Exercise goal » Instruction for the data below: set down exactly the lines from the line with "MATRIX pin CLK: D25 -> D22" to the line with "KEYS pin K2: 8 -> 4", inclusive, and no others.

Given data »
- Opening Delimiter -

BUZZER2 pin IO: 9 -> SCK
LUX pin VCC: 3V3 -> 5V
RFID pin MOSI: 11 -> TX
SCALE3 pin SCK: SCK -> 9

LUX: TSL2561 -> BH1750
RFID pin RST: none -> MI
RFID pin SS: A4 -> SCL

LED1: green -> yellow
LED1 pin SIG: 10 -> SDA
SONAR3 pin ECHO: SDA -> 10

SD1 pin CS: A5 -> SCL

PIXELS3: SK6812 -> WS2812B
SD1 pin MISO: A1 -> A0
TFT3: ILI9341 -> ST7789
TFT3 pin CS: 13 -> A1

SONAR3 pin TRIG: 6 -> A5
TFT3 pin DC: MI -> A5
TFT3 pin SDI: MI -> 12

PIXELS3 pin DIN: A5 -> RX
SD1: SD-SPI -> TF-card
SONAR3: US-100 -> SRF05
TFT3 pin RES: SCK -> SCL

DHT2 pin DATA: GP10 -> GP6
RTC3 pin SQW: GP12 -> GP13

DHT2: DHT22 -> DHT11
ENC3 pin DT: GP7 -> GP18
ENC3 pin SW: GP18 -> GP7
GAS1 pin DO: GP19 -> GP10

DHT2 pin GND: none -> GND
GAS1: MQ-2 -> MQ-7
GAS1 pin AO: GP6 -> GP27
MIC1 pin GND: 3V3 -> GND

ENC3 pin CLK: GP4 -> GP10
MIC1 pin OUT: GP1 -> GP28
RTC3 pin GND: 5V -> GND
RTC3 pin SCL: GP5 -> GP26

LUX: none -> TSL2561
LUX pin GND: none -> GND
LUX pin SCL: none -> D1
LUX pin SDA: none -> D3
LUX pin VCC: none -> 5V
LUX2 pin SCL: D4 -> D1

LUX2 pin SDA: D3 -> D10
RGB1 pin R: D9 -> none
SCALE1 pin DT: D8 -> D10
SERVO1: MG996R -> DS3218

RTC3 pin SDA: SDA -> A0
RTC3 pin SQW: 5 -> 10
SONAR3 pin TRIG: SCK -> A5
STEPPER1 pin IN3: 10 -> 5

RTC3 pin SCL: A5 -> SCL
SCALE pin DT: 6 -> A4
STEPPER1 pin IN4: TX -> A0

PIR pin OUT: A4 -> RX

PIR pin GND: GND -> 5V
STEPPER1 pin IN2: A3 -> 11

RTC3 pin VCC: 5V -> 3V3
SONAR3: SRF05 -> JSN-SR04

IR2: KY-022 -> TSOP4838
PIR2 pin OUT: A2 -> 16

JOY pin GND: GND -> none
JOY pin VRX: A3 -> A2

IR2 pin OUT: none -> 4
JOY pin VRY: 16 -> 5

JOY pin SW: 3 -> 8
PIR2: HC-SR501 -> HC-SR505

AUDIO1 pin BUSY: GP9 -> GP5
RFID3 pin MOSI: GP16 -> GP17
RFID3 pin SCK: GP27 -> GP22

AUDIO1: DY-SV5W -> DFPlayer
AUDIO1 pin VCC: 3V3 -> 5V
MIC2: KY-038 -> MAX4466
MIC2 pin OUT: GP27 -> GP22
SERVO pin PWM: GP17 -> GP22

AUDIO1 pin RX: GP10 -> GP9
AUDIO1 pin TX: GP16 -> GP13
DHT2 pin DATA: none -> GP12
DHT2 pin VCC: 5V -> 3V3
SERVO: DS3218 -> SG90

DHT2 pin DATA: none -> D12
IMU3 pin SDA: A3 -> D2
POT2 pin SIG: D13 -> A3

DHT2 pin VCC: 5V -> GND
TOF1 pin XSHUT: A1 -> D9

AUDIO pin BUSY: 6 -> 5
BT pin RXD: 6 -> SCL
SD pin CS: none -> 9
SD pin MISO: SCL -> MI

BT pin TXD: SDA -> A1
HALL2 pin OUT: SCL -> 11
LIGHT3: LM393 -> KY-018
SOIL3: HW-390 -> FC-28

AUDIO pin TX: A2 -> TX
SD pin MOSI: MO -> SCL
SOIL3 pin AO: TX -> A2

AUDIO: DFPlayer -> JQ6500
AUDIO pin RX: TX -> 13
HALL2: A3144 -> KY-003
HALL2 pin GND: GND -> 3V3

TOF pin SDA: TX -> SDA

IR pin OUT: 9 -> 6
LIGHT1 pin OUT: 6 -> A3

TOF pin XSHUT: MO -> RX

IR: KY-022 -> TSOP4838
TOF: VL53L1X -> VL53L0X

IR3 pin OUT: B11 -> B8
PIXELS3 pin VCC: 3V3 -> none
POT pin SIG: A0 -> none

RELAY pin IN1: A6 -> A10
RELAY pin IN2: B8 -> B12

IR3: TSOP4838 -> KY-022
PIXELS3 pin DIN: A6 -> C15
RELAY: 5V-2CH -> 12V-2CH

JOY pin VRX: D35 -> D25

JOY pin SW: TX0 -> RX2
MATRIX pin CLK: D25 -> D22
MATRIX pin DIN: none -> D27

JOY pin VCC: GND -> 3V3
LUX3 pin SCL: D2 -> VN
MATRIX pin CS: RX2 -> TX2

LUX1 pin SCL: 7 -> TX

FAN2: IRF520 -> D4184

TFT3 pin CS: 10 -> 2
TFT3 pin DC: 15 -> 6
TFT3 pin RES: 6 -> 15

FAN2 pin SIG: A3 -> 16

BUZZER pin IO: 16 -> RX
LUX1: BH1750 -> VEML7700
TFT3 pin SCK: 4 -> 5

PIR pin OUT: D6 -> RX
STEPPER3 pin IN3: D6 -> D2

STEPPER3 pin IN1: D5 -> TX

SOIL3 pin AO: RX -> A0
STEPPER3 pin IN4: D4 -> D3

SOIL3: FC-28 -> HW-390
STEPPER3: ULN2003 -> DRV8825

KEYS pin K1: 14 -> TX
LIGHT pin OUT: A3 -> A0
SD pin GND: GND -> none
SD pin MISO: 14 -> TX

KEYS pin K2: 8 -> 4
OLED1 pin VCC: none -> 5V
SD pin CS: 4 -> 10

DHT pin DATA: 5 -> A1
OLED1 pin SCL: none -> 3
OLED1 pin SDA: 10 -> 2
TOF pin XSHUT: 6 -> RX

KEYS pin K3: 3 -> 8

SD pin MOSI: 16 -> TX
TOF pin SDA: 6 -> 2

- Closing Delimiter -

Result for this exercise »
MATRIX pin CLK: D25 -> D22
MATRIX pin DIN: none -> D27

JOY pin VCC: GND -> 3V3
LUX3 pin SCL: D2 -> VN
MATRIX pin CS: RX2 -> TX2

LUX1 pin SCL: 7 -> TX

FAN2: IRF520 -> D4184

TFT3 pin CS: 10 -> 2
TFT3 pin DC: 15 -> 6
TFT3 pin RES: 6 -> 15

FAN2 pin SIG: A3 -> 16

BUZZER pin IO: 16 -> RX
LUX1: BH1750 -> VEML7700
TFT3 pin SCK: 4 -> 5

PIR pin OUT: D6 -> RX
STEPPER3 pin IN3: D6 -> D2

STEPPER3 pin IN1: D5 -> TX

SOIL3 pin AO: RX -> A0
STEPPER3 pin IN4: D4 -> D3

SOIL3: FC-28 -> HW-390
STEPPER3: ULN2003 -> DRV8825

KEYS pin K1: 14 -> TX
LIGHT pin OUT: A3 -> A0
SD pin GND: GND -> none
SD pin MISO: 14 -> TX

KEYS pin K2: 8 -> 4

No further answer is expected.